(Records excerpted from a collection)
----
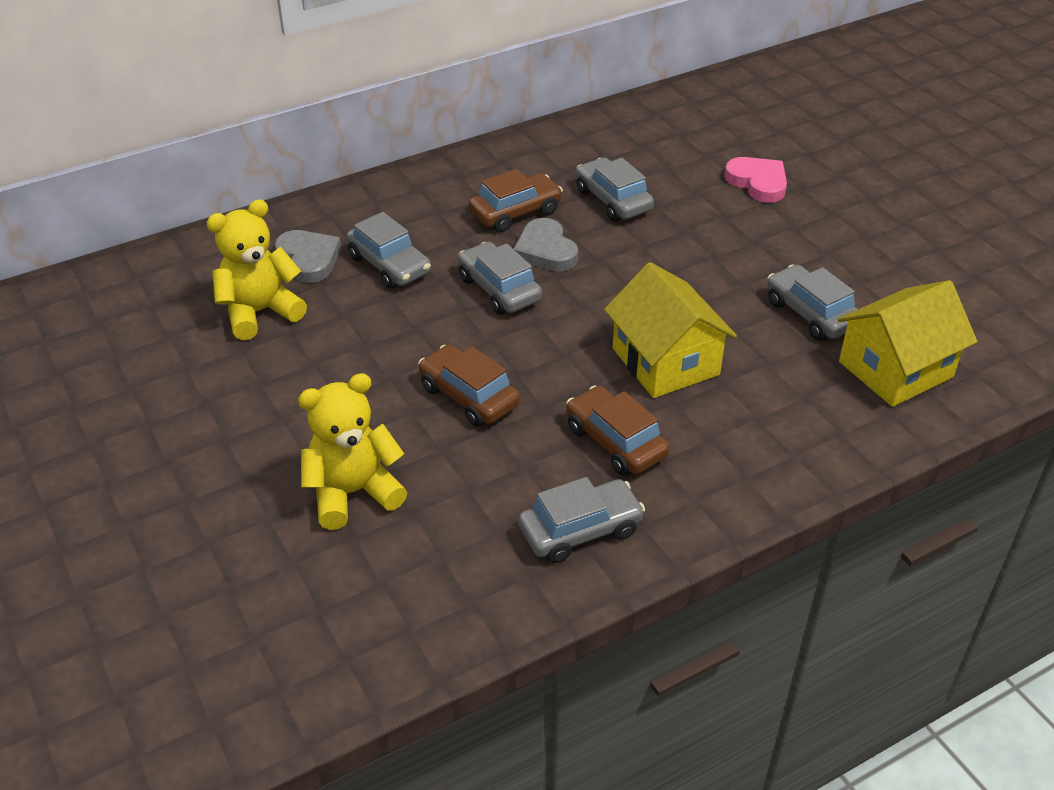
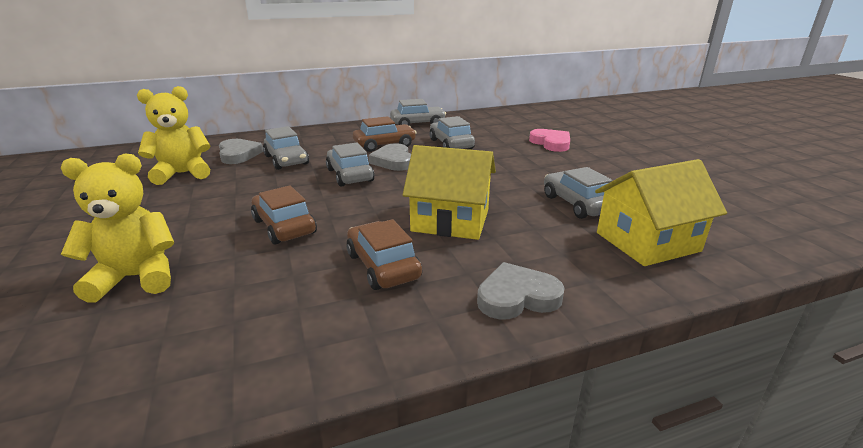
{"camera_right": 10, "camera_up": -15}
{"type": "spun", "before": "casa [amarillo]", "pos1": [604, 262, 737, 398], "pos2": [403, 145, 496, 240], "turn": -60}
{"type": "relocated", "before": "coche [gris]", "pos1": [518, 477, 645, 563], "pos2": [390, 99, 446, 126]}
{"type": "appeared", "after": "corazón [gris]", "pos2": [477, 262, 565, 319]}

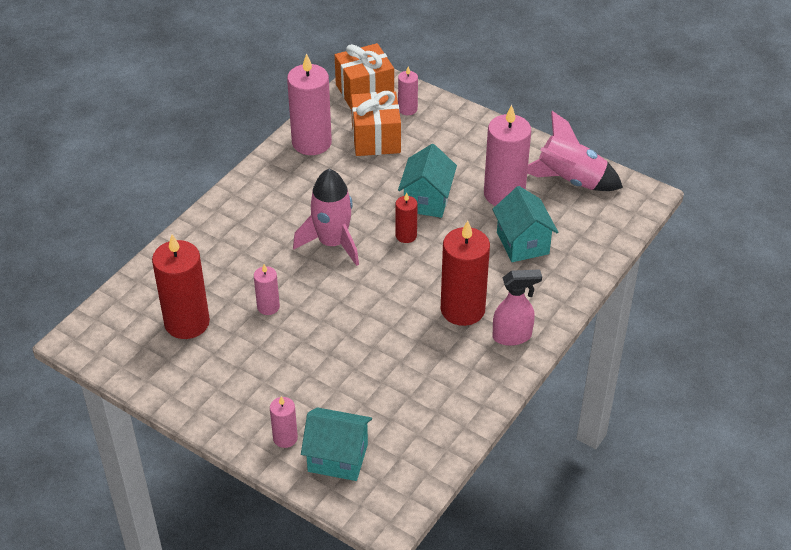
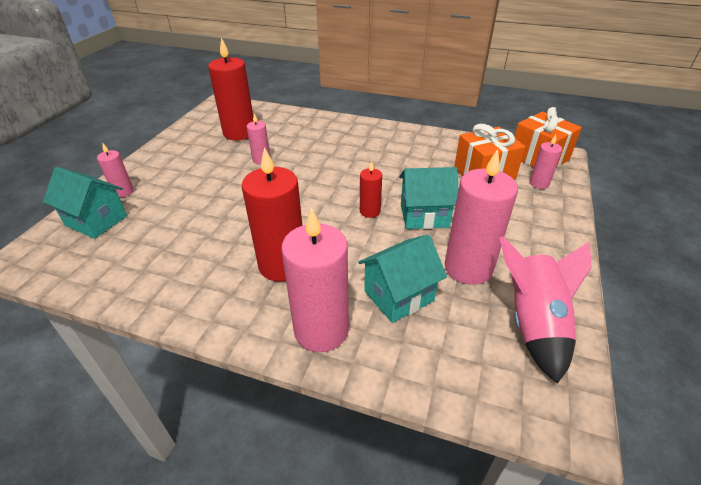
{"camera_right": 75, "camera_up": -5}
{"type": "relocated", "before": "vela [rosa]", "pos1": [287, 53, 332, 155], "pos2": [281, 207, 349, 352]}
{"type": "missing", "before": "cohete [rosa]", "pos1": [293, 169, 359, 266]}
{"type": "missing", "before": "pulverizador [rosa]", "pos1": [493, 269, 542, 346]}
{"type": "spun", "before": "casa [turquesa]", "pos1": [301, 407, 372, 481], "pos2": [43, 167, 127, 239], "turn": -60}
----
- EXERCISE OBJECTIVE
Your answer must be an exact copy of the data above, minus its pictures.

- OUTPUT BELOW
{"camera_right": 10, "camera_up": -15}
{"type": "spun", "before": "casa [amarillo]", "pos1": [604, 262, 737, 398], "pos2": [403, 145, 496, 240], "turn": -60}
{"type": "relocated", "before": "coche [gris]", "pos1": [518, 477, 645, 563], "pos2": [390, 99, 446, 126]}
{"type": "appeared", "after": "corazón [gris]", "pos2": [477, 262, 565, 319]}

{"camera_right": 75, "camera_up": -5}
{"type": "relocated", "before": "vela [rosa]", "pos1": [287, 53, 332, 155], "pos2": [281, 207, 349, 352]}
{"type": "missing", "before": "cohete [rosa]", "pos1": [293, 169, 359, 266]}
{"type": "missing", "before": "pulverizador [rosa]", "pos1": [493, 269, 542, 346]}
{"type": "spun", "before": "casa [turquesa]", "pos1": [301, 407, 372, 481], "pos2": [43, 167, 127, 239], "turn": -60}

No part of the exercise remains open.